Return the entries verbatim and drop every picture.

(Colored object listings)
---+---
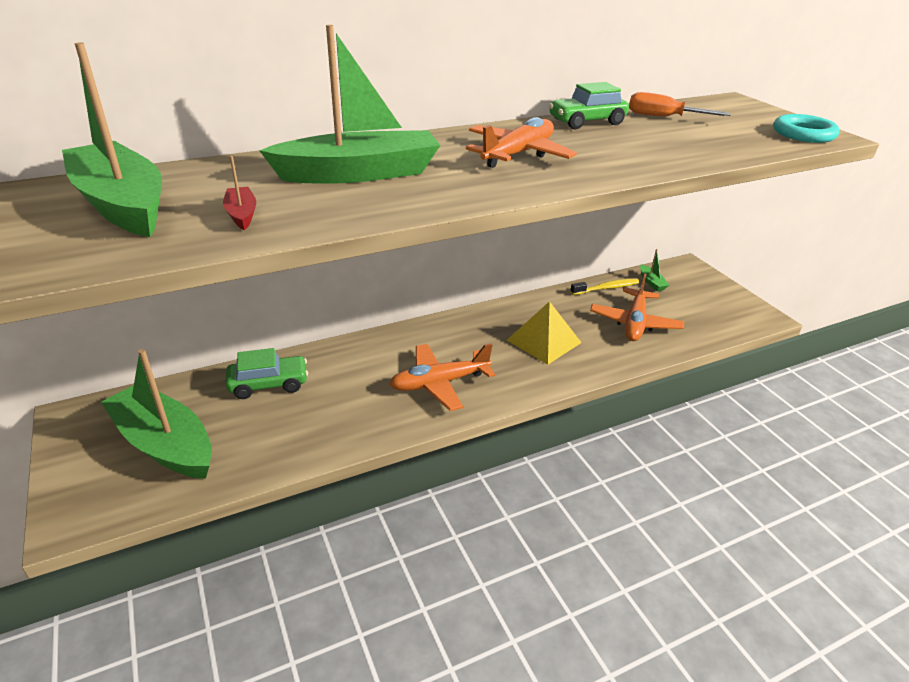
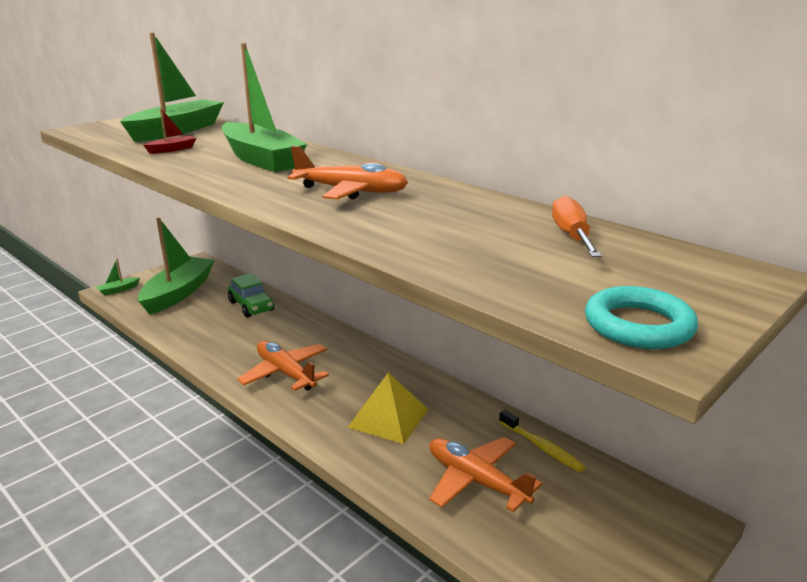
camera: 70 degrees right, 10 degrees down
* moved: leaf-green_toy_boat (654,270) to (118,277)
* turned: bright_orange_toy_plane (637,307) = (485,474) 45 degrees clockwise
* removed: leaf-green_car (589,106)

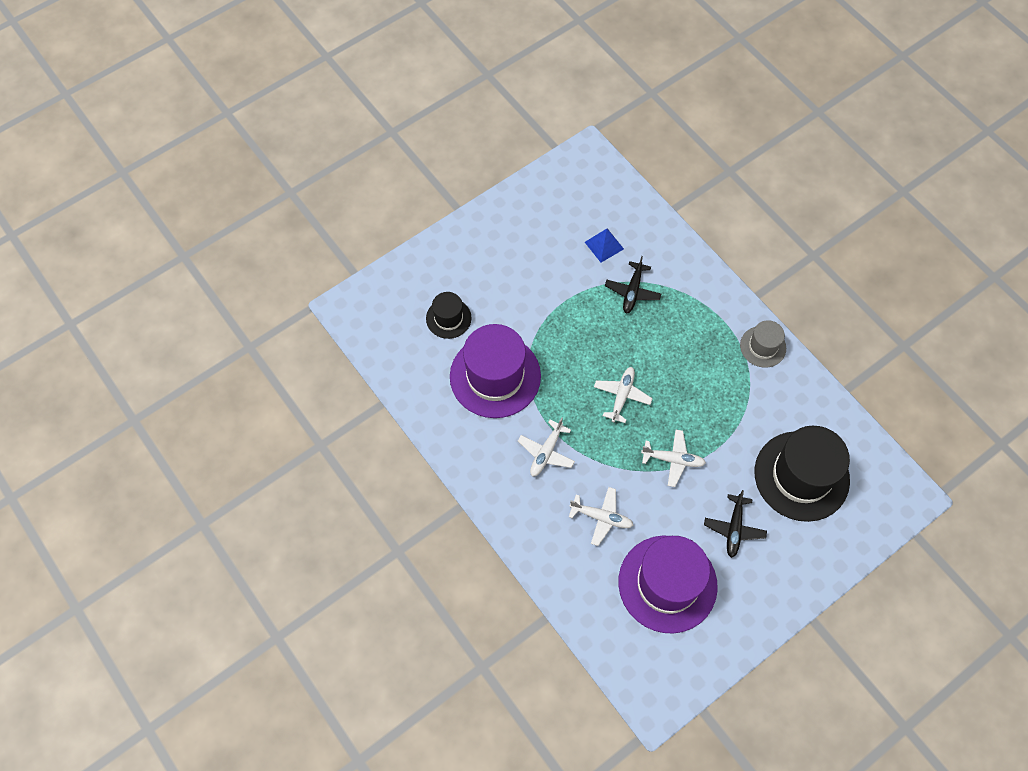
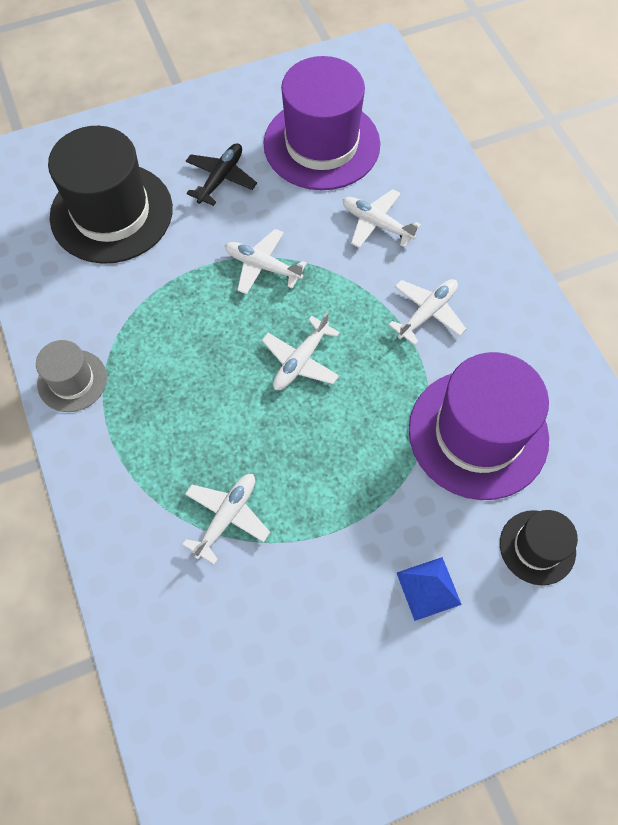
camera: 165 degrees left, 0 degrees up
* recoloured: black_toy_plane (633,285) to snow-white_toy_plane (226,519)
* moved: royal_blue_pyramid_shape (604,245) to (429,589)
---+---
● **Expected output**:
camera: 70 degrees right, 10 degrees down
* moved: leaf-green_toy_boat (654,270) to (118,277)
* turned: bright_orange_toy_plane (637,307) = (485,474) 45 degrees clockwise
* removed: leaf-green_car (589,106)

camera: 165 degrees left, 0 degrees up
* recoloured: black_toy_plane (633,285) to snow-white_toy_plane (226,519)
* moved: royal_blue_pyramid_shape (604,245) to (429,589)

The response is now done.